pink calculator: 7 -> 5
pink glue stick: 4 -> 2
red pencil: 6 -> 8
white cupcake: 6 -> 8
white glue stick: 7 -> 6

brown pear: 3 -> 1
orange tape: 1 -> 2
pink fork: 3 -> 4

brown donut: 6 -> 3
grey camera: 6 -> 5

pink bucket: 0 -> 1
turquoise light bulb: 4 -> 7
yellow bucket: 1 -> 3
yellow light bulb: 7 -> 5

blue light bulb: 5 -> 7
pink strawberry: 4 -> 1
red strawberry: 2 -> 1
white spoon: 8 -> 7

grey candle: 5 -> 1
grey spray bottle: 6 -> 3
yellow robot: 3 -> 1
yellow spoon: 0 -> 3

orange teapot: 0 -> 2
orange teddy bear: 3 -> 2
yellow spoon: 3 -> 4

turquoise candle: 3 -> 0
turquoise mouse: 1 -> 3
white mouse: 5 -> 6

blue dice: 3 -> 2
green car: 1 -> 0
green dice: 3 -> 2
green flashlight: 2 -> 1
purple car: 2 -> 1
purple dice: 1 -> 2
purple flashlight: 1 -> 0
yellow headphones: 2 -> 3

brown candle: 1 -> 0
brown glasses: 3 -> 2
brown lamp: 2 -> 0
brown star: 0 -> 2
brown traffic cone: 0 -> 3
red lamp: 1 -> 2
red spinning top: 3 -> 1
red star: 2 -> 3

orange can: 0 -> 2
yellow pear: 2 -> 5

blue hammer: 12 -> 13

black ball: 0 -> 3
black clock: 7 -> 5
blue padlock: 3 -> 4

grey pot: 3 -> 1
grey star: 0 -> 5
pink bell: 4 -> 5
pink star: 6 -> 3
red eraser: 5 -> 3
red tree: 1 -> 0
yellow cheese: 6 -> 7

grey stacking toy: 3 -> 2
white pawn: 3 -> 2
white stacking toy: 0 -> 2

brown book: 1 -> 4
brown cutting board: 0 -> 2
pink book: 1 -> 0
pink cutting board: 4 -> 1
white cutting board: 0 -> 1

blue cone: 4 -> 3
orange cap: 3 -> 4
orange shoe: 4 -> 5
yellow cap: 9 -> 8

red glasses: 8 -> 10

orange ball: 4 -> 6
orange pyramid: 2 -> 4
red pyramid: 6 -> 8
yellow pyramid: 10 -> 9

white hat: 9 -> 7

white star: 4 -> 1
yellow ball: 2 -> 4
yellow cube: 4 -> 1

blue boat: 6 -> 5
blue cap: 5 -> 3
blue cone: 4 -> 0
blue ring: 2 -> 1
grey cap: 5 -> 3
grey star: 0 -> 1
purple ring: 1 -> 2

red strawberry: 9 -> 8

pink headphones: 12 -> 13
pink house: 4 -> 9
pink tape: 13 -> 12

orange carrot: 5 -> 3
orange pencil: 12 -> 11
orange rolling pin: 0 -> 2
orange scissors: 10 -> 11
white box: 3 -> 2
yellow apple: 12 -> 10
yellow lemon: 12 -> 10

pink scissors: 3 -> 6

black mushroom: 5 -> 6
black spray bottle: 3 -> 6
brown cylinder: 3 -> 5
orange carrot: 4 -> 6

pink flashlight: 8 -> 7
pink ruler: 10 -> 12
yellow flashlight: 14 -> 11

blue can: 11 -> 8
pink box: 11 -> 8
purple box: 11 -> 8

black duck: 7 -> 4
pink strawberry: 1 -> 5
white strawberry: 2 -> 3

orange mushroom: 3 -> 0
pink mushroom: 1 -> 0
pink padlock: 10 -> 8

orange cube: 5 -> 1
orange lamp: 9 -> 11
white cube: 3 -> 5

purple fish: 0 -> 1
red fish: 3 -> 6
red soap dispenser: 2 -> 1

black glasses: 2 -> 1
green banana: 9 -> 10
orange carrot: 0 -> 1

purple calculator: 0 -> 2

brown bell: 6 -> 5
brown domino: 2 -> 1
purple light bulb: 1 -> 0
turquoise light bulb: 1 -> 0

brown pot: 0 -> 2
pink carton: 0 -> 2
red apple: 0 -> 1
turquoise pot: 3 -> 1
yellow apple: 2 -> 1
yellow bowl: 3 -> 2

- _TASK INSTRUCTIONS_: In the listing above, find the line with "blue hammer: 12 -> 13" and the line with "red strawberry: 9 -> 8". Output those two lines and every line between them, exactly as written.

- _EXPECTED OUTPUT_:
blue hammer: 12 -> 13

black ball: 0 -> 3
black clock: 7 -> 5
blue padlock: 3 -> 4

grey pot: 3 -> 1
grey star: 0 -> 5
pink bell: 4 -> 5
pink star: 6 -> 3
red eraser: 5 -> 3
red tree: 1 -> 0
yellow cheese: 6 -> 7

grey stacking toy: 3 -> 2
white pawn: 3 -> 2
white stacking toy: 0 -> 2

brown book: 1 -> 4
brown cutting board: 0 -> 2
pink book: 1 -> 0
pink cutting board: 4 -> 1
white cutting board: 0 -> 1

blue cone: 4 -> 3
orange cap: 3 -> 4
orange shoe: 4 -> 5
yellow cap: 9 -> 8

red glasses: 8 -> 10

orange ball: 4 -> 6
orange pyramid: 2 -> 4
red pyramid: 6 -> 8
yellow pyramid: 10 -> 9

white hat: 9 -> 7

white star: 4 -> 1
yellow ball: 2 -> 4
yellow cube: 4 -> 1

blue boat: 6 -> 5
blue cap: 5 -> 3
blue cone: 4 -> 0
blue ring: 2 -> 1
grey cap: 5 -> 3
grey star: 0 -> 1
purple ring: 1 -> 2

red strawberry: 9 -> 8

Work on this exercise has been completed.